Required work >> Scan the data for "cactus" and copy the lines it appears in.

Listed records >>
::::
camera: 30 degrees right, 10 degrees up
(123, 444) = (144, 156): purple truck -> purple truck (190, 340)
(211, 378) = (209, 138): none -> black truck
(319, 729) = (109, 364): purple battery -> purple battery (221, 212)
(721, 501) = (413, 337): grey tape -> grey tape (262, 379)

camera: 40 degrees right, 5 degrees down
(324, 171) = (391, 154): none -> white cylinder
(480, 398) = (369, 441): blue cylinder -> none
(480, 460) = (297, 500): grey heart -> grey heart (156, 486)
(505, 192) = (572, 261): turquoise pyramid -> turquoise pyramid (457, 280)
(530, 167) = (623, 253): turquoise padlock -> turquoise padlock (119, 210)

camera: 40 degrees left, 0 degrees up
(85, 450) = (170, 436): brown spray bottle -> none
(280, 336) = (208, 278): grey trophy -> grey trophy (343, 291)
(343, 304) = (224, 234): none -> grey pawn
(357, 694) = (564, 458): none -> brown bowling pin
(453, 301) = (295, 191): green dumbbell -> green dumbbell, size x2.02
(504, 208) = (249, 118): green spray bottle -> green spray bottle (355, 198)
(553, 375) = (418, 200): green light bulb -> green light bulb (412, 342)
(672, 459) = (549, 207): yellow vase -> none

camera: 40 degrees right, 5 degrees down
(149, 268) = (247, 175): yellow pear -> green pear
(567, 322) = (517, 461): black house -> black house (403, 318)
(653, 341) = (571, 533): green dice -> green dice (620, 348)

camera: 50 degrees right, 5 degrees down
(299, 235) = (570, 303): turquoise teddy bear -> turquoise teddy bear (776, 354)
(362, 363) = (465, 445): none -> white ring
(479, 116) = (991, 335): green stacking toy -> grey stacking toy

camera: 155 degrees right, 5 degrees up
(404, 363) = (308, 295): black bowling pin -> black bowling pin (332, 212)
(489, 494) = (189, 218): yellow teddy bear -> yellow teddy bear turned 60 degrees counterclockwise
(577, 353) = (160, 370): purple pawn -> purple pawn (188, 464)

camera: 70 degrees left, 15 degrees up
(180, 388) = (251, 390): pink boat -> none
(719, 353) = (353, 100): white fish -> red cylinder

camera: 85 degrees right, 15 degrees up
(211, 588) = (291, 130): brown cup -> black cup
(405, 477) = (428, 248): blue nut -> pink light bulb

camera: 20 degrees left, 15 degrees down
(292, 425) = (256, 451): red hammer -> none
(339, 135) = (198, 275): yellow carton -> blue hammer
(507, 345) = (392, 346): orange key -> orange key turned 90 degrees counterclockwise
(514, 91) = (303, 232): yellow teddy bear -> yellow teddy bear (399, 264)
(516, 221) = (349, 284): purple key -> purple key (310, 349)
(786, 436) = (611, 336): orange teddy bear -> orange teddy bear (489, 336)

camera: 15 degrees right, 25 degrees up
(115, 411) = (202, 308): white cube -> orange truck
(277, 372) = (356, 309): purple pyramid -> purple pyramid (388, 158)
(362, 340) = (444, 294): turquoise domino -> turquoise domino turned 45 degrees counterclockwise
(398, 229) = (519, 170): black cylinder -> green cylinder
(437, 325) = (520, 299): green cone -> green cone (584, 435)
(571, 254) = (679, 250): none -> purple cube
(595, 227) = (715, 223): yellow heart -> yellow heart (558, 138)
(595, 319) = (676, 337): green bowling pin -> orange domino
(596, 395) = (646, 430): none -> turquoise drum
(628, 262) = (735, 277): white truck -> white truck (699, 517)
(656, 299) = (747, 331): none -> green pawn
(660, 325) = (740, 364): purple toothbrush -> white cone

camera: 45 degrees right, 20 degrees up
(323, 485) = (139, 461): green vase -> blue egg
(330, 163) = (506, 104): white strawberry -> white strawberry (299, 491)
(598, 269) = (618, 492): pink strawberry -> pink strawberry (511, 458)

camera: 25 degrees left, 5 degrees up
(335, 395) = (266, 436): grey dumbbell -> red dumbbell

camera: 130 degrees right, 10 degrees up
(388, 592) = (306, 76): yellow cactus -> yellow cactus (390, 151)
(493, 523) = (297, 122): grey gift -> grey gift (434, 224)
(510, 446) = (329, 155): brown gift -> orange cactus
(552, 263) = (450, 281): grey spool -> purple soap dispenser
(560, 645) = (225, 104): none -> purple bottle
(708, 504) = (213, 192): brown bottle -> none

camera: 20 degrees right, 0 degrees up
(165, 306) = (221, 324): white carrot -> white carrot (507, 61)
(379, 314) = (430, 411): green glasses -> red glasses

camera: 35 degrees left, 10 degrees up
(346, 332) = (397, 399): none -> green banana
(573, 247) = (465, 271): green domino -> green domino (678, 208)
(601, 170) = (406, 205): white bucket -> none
::::
Output for this exercise >>
(388, 592) = (306, 76): yellow cactus -> yellow cactus (390, 151)
(510, 446) = (329, 155): brown gift -> orange cactus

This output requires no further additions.